WHAT IS NEEDED:
Read the entries below and pull out each line with the string "plus".

:: SUPPLIED RECORDS ::

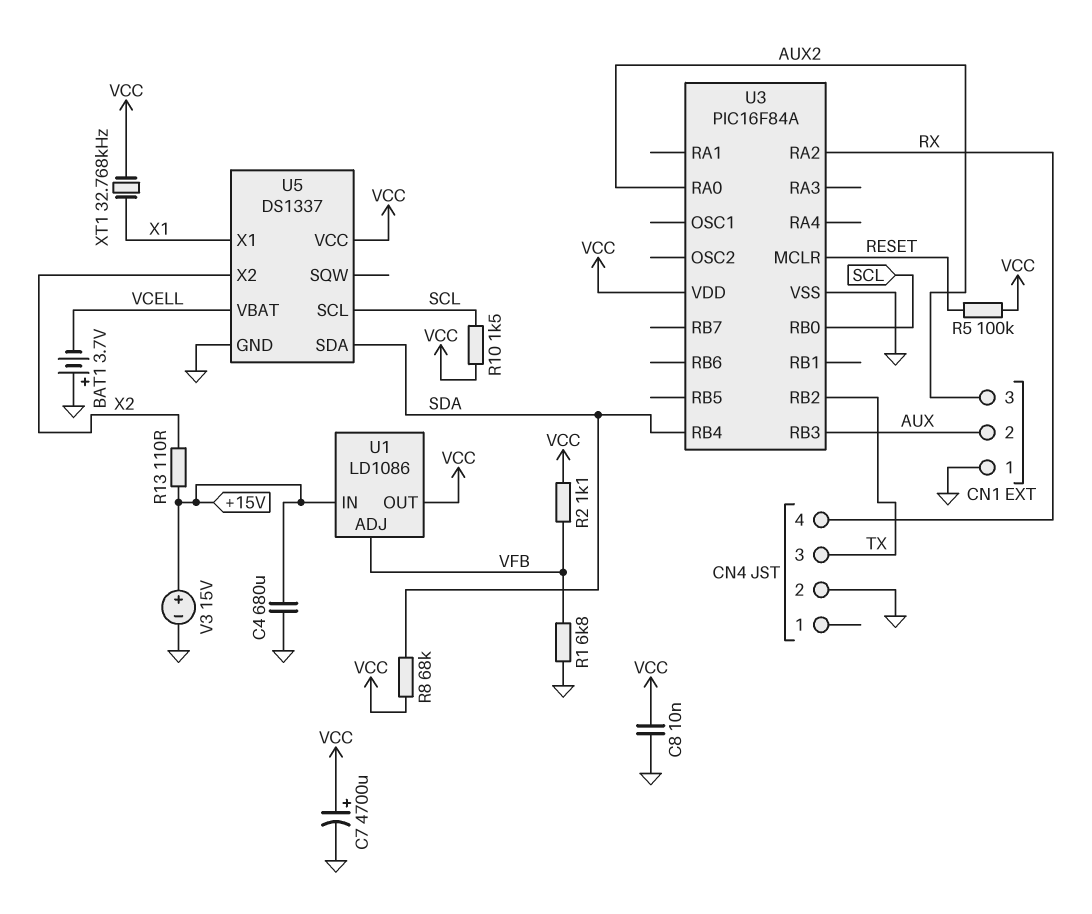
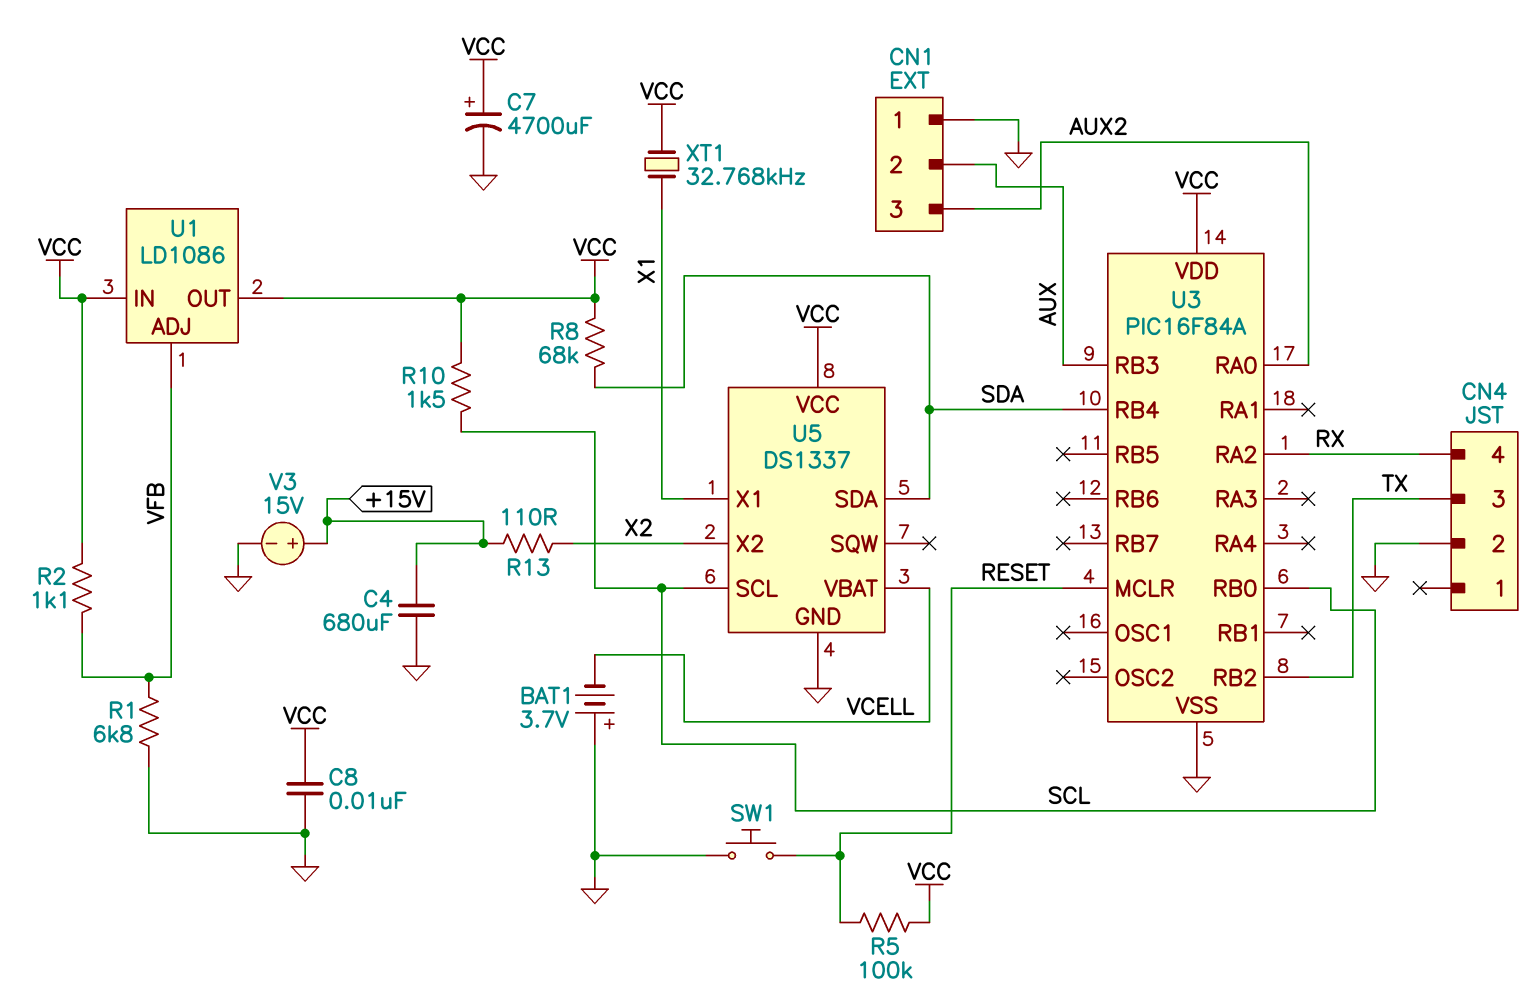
SW1: none -> button (GND, RESET)
U1 pin IN: +15V -> VCC

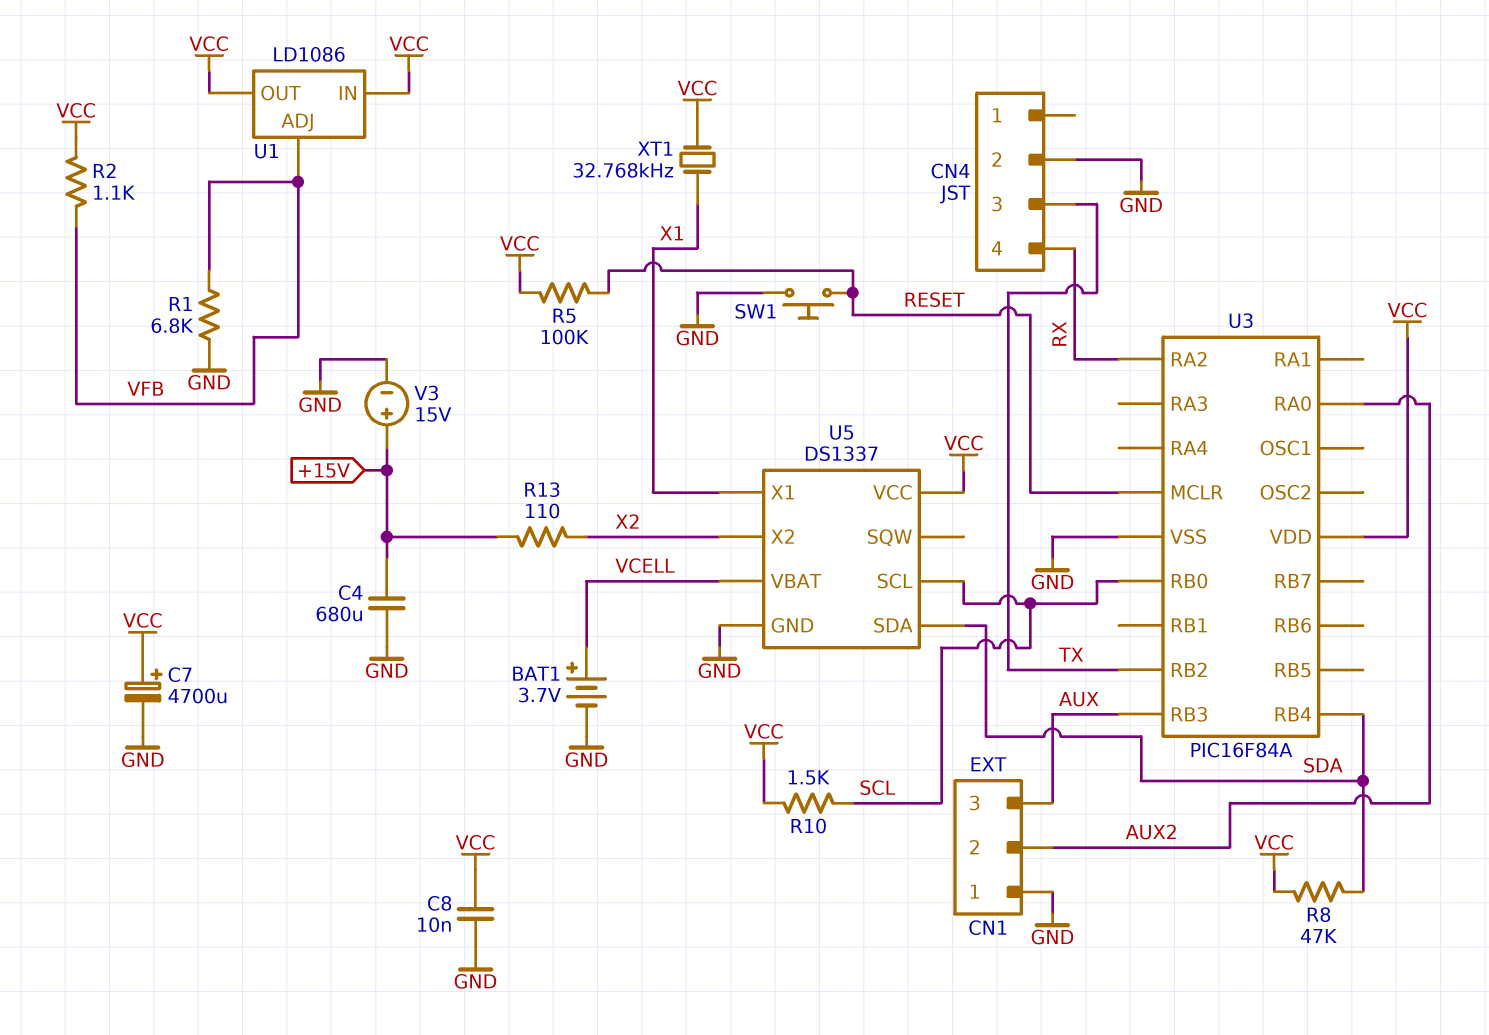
BAT1: 3.7V (plus GND, minus VCELL) -> 3.7V (plus VCELL, minus GND)
CN1 pin 2: AUX -> AUX2
CN1 pin 3: AUX2 -> AUX
R8: 68k (SDA, VCC) -> 47k (SDA, VCC)

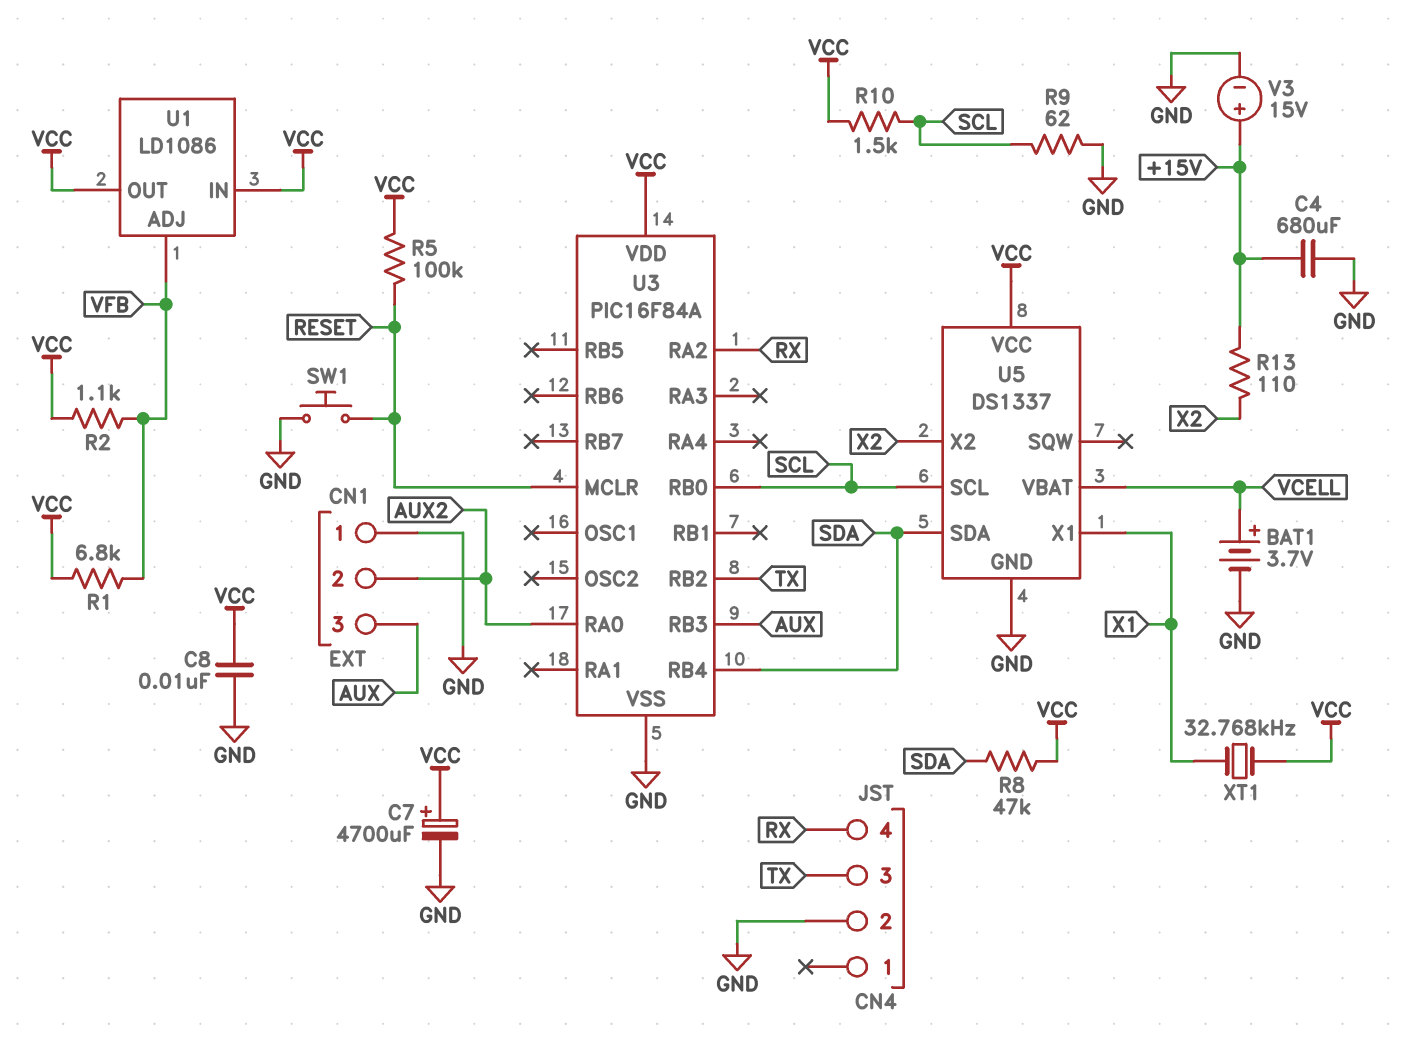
R1: 6.8k (GND, VFB) -> 6.8k (VCC, VFB)
R9: none -> 62 (GND, SCL)

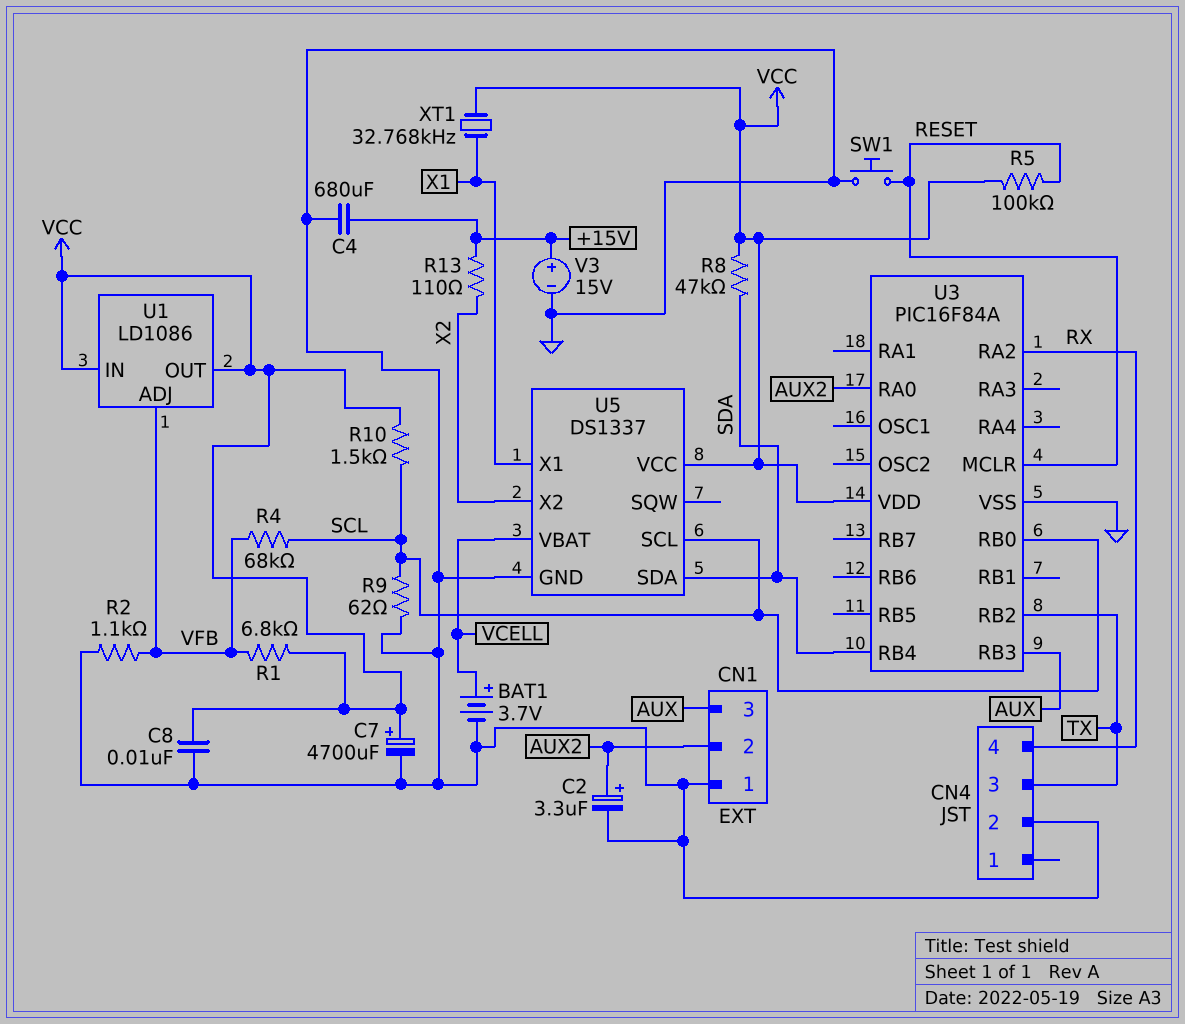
C2: none -> 3.3uF (plus AUX2, minus GND)
R2: 1.1k (VCC, VFB) -> 1.1k (GND, VFB)
R4: none -> 68k (SCL, VFB)

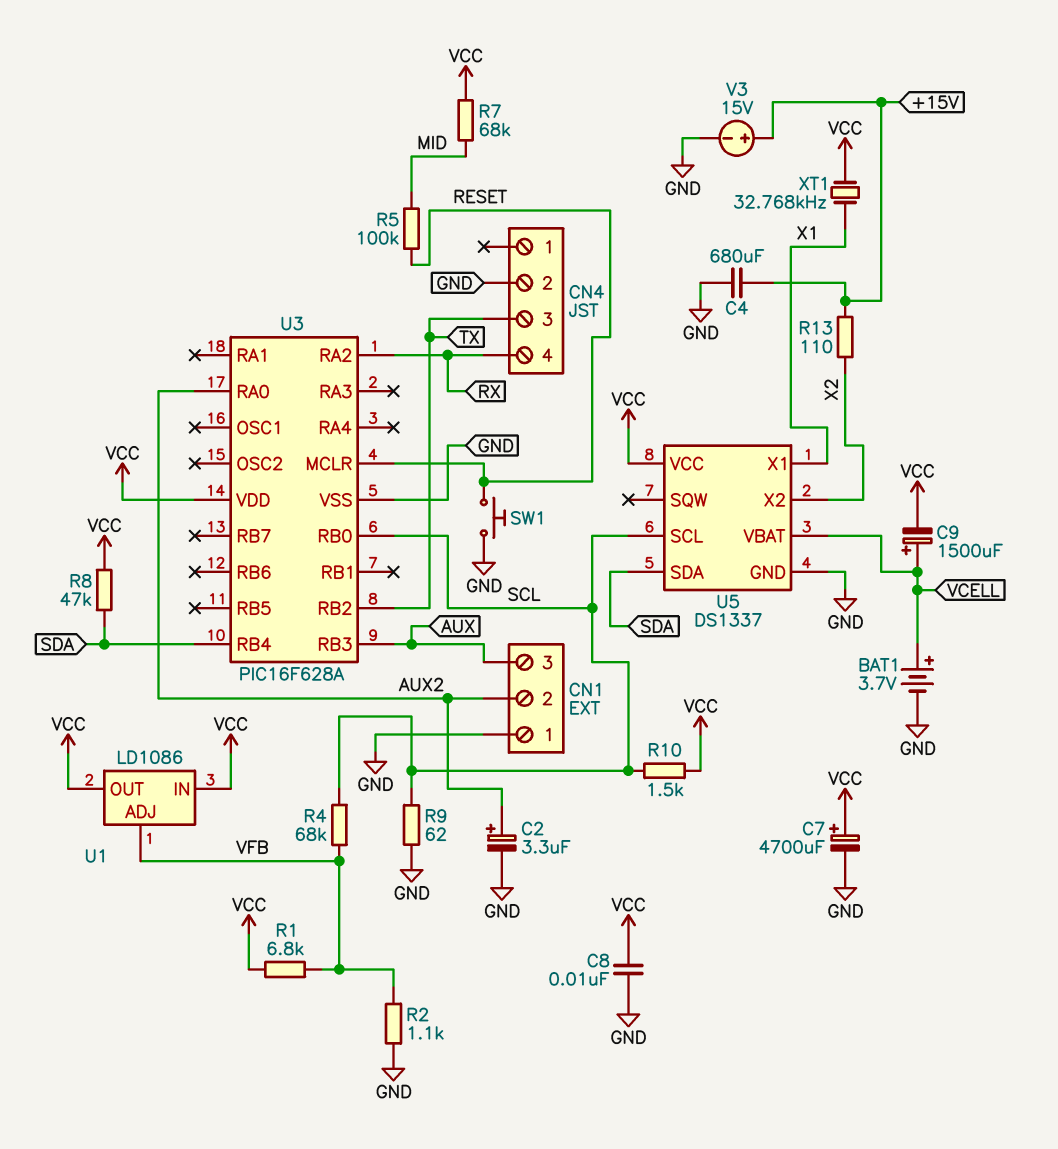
C9: none -> 1500uF (plus VCELL, minus VCC)
R5: 100k (RESET, VCC) -> 100k (MID, RESET)
R7: none -> 68k (MID, VCC)
U3: PIC16F84A -> PIC16F628A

:::

OUTPUT FOR THIS EXERCISE:
BAT1: 3.7V (plus GND, minus VCELL) -> 3.7V (plus VCELL, minus GND)
C2: none -> 3.3uF (plus AUX2, minus GND)
C9: none -> 1500uF (plus VCELL, minus VCC)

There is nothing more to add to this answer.